__Exercise__
The required output is the line containing "shifted: green_cone; brown_can" and every line after it, transcribed exactly through the end of the data below.

__Data extract__
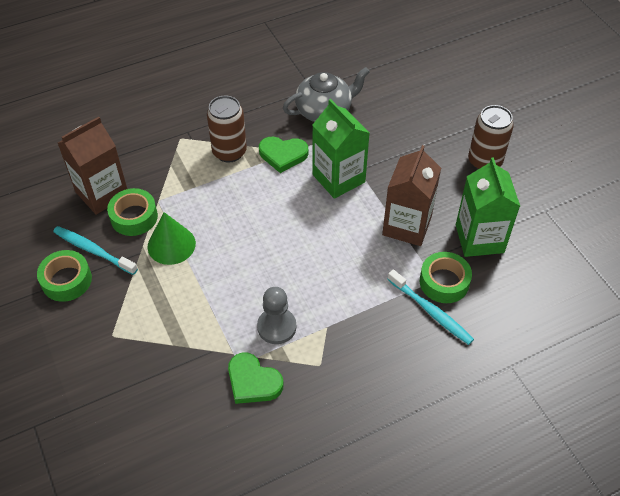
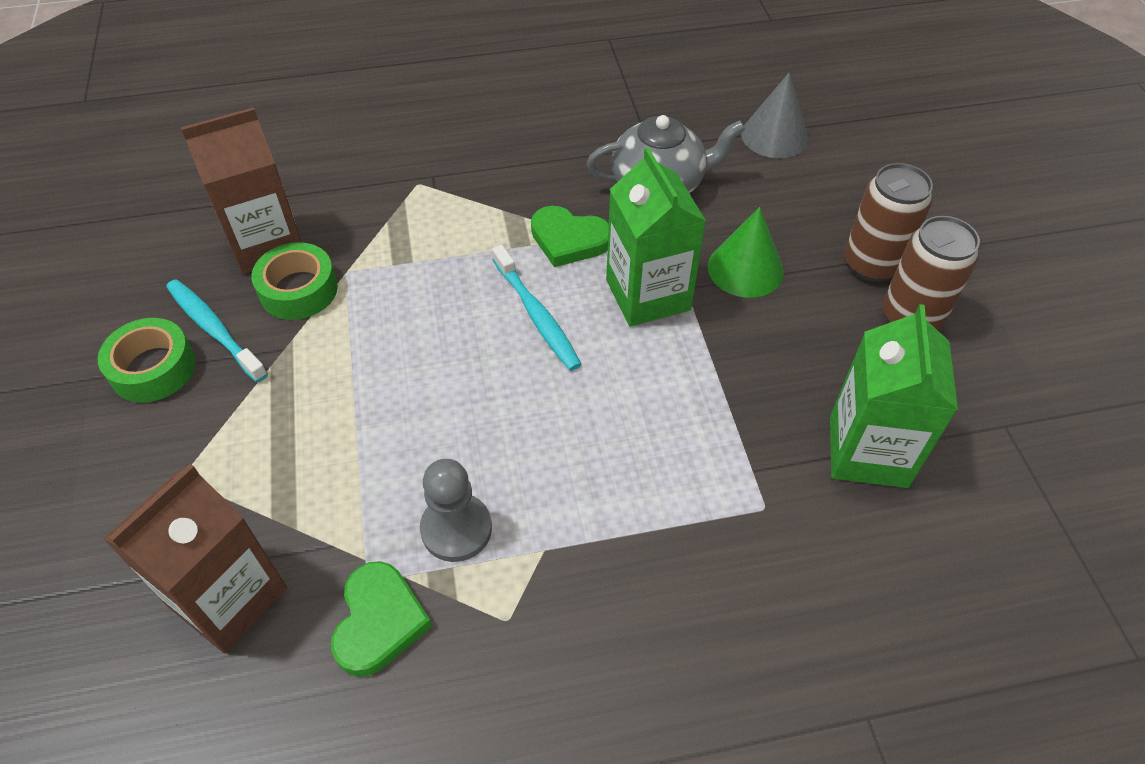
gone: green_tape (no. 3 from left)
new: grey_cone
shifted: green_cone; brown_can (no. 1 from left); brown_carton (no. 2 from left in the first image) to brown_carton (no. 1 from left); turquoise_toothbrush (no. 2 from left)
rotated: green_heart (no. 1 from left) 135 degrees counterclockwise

__Task result__
shifted: green_cone; brown_can (no. 1 from left); brown_carton (no. 2 from left in the first image) to brown_carton (no. 1 from left); turquoise_toothbrush (no. 2 from left)
rotated: green_heart (no. 1 from left) 135 degrees counterclockwise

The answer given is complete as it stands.